TO DO:
An exact restatement is required. Cover only the lines of the records from the first through the line with "relocated: kelepak (black)", and skip pictures.

(Spatial reasoning data)
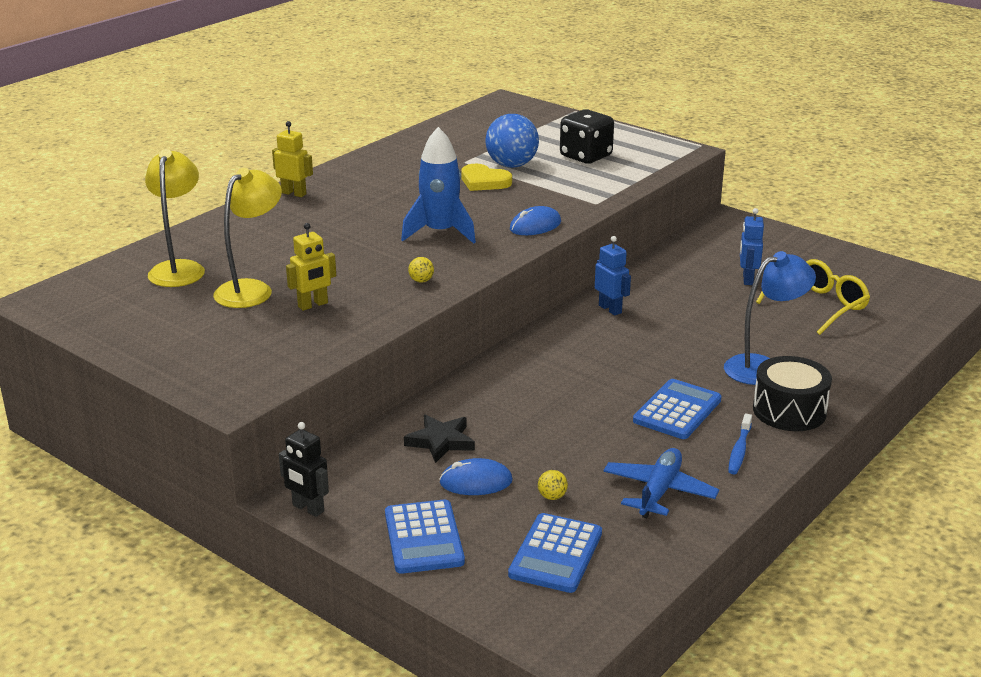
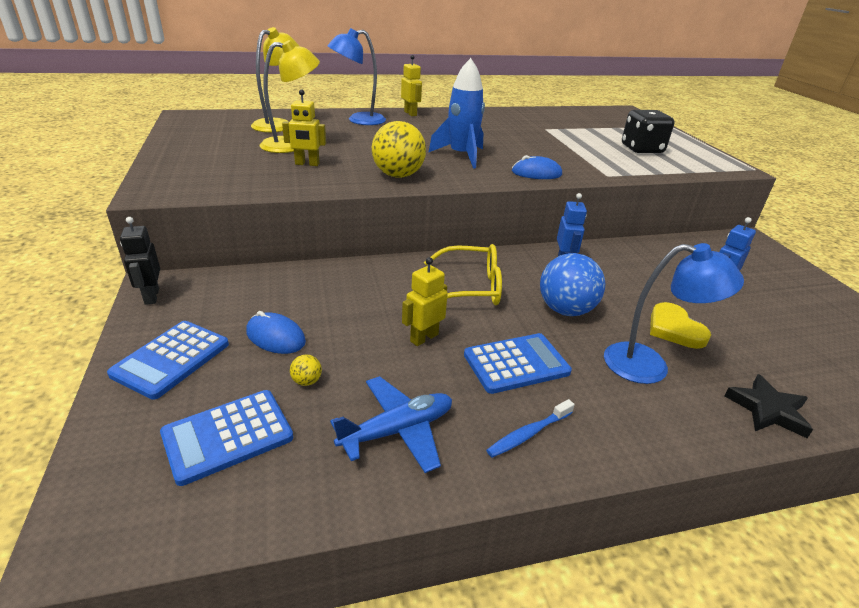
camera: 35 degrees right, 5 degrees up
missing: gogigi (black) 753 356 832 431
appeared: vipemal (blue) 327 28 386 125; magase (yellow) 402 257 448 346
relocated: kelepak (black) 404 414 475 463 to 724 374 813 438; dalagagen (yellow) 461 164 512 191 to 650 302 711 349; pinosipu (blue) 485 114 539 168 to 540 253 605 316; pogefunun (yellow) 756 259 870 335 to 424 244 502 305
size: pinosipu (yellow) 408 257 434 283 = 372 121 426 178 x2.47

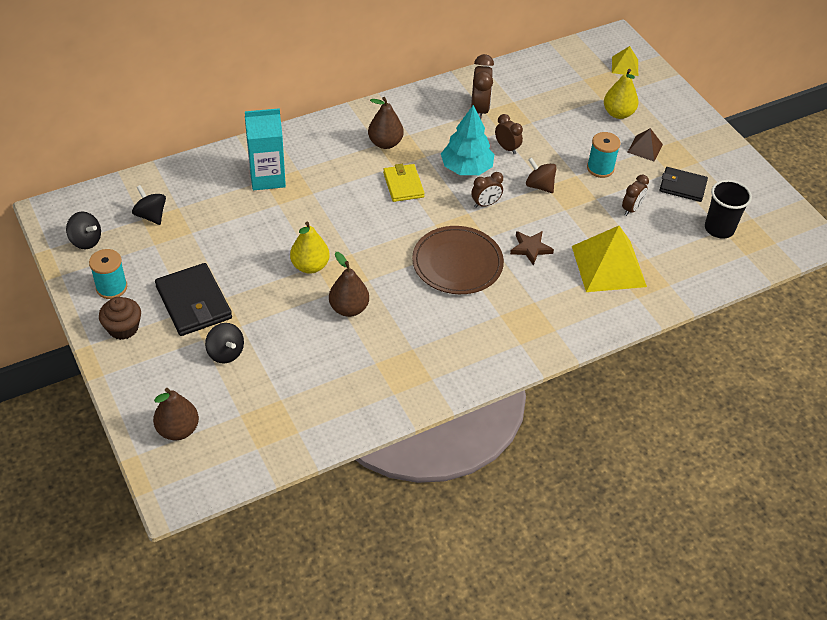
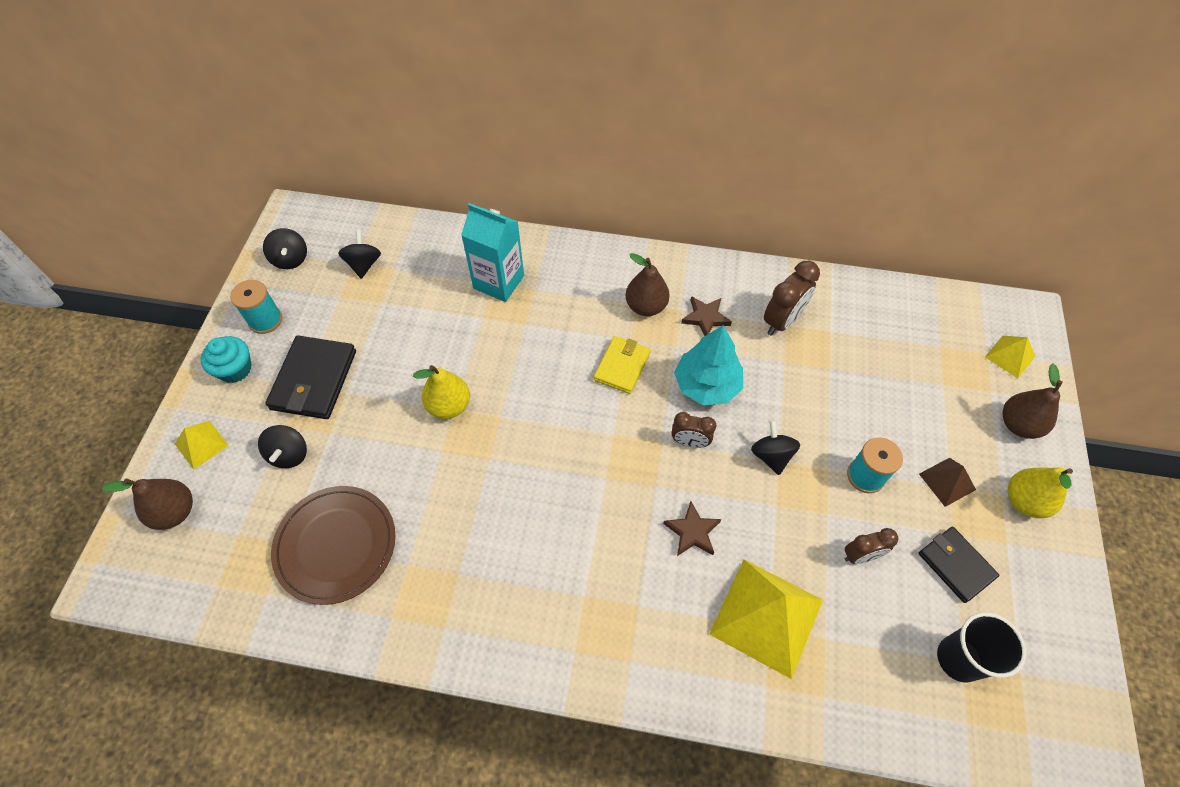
camera: 40 degrees right, 10 degrees up
missing: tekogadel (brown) 495 114 523 154
appeared: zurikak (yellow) 175 421 229 470; kelepak (brown) 681 296 732 336
relocated: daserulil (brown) 329 252 369 317 to 1002 363 1063 439; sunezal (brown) 412 226 504 294 to 271 486 395 605; daserulil (yellow) 604 69 638 119 to 1008 467 1073 518
colour: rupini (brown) 99 297 141 340 to rupini (turquoise) 201 336 251 383; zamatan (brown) 526 157 557 193 to zamatan (black) 751 420 800 475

RESPONSE TO THE TASK:
camera: 35 degrees right, 5 degrees up
missing: gogigi (black) 753 356 832 431
appeared: vipemal (blue) 327 28 386 125; magase (yellow) 402 257 448 346
relocated: kelepak (black) 404 414 475 463 to 724 374 813 438; dalagagen (yellow) 461 164 512 191 to 650 302 711 349; pinosipu (blue) 485 114 539 168 to 540 253 605 316; pogefunun (yellow) 756 259 870 335 to 424 244 502 305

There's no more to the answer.